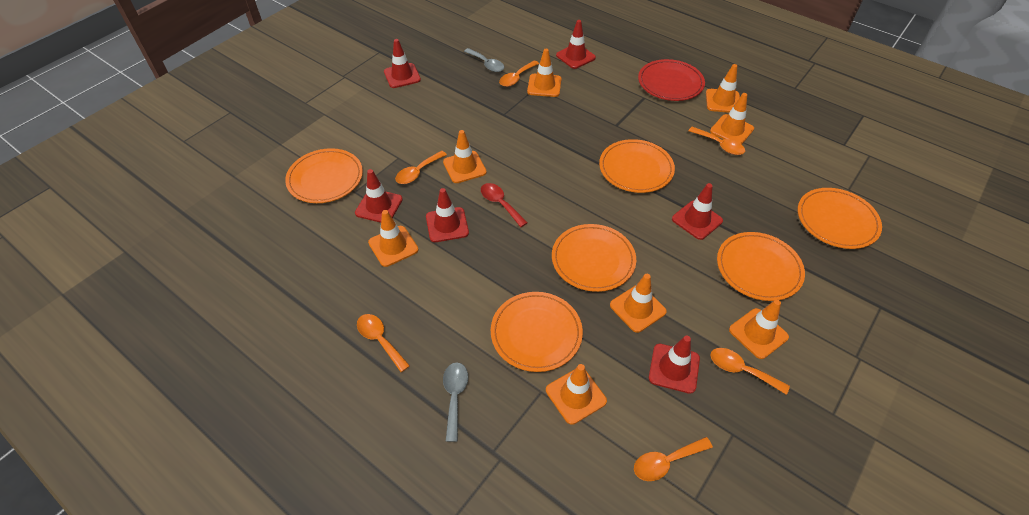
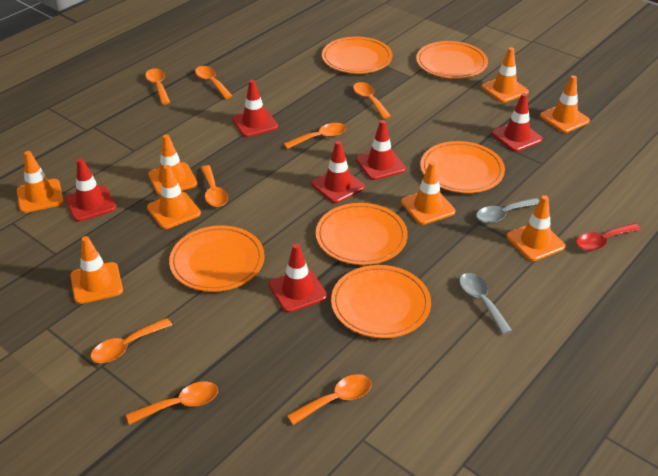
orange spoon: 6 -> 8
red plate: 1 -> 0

============

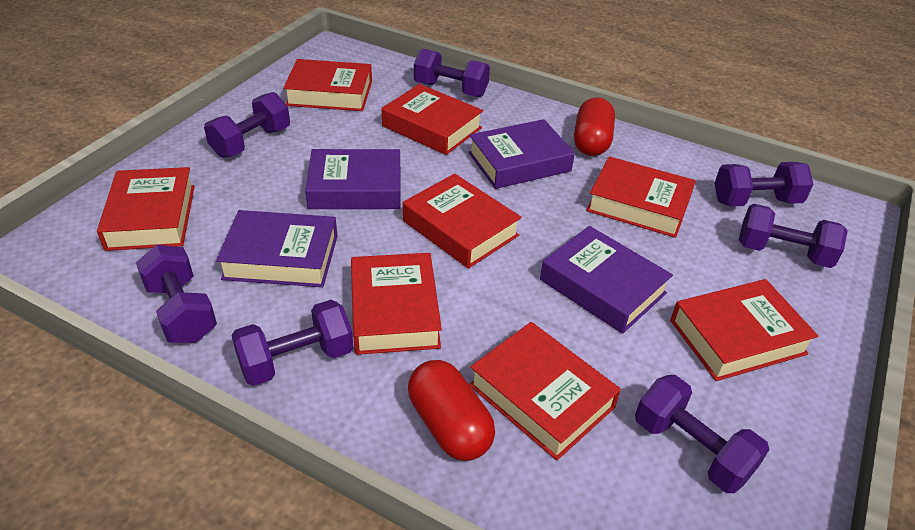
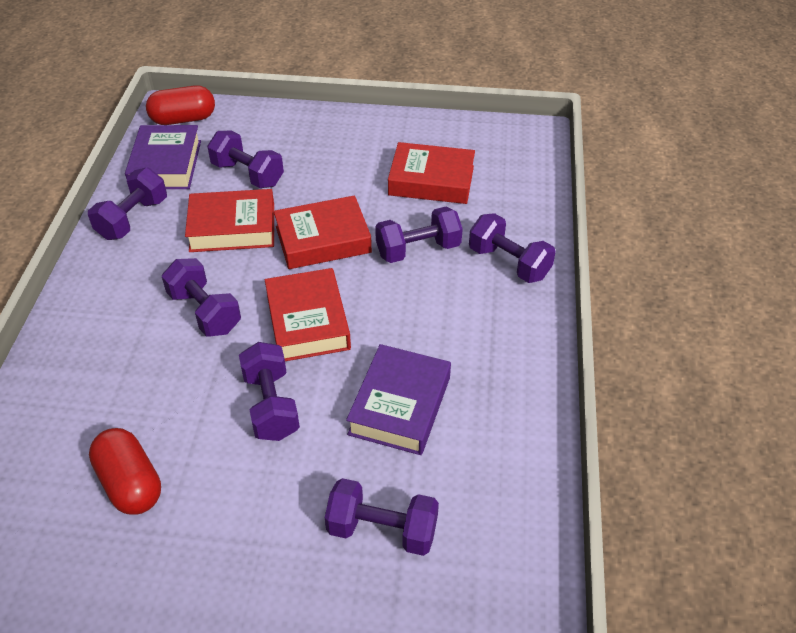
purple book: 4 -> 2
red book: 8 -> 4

============

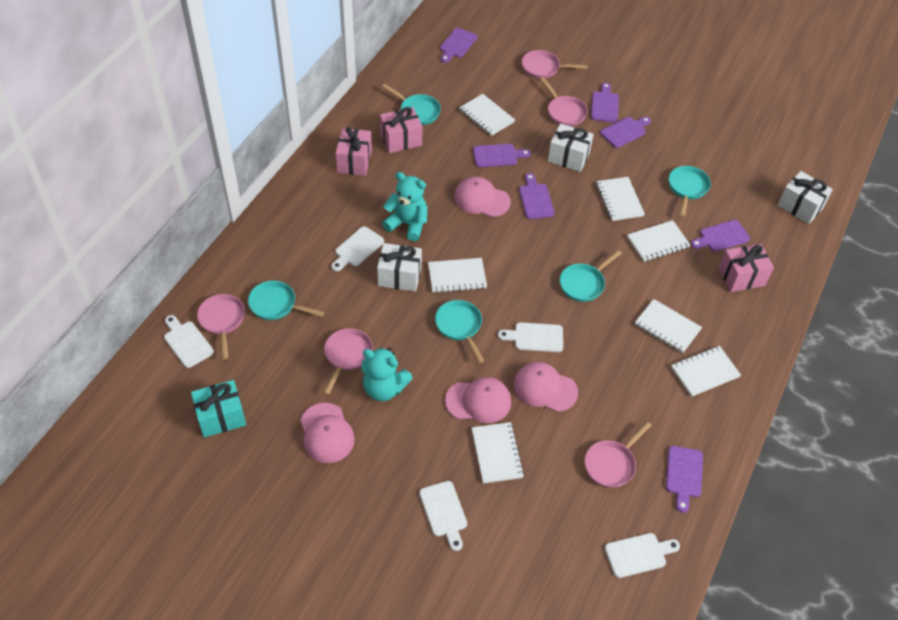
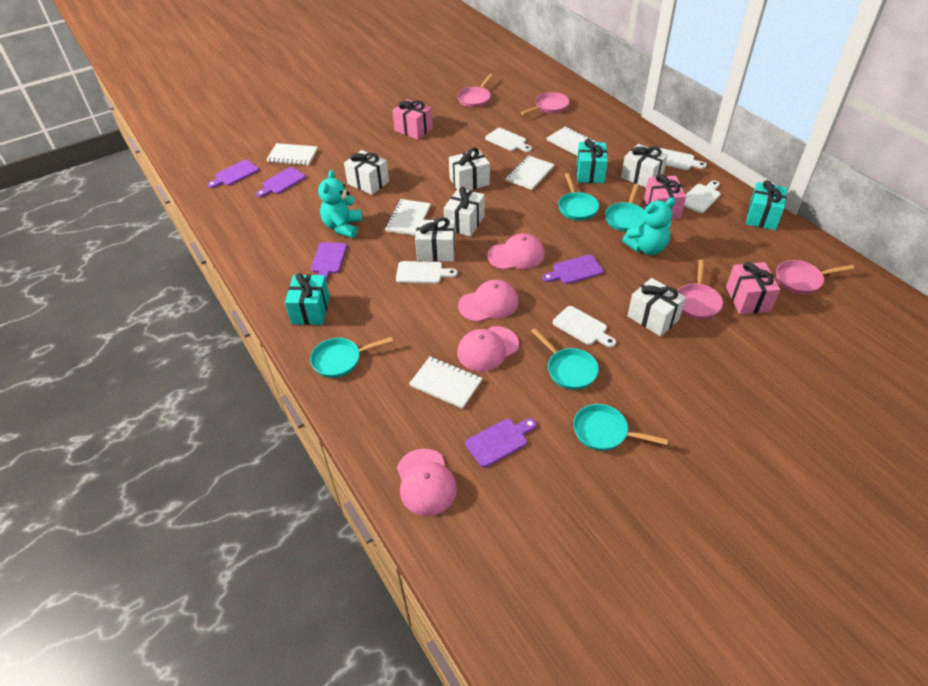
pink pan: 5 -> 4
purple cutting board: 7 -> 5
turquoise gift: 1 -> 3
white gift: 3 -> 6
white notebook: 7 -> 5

============

:: Exercise ::
Only the lines that contain the word "purple" should be copied from the material.

:: Exercise answer ::
purple book: 4 -> 2
purple cutting board: 7 -> 5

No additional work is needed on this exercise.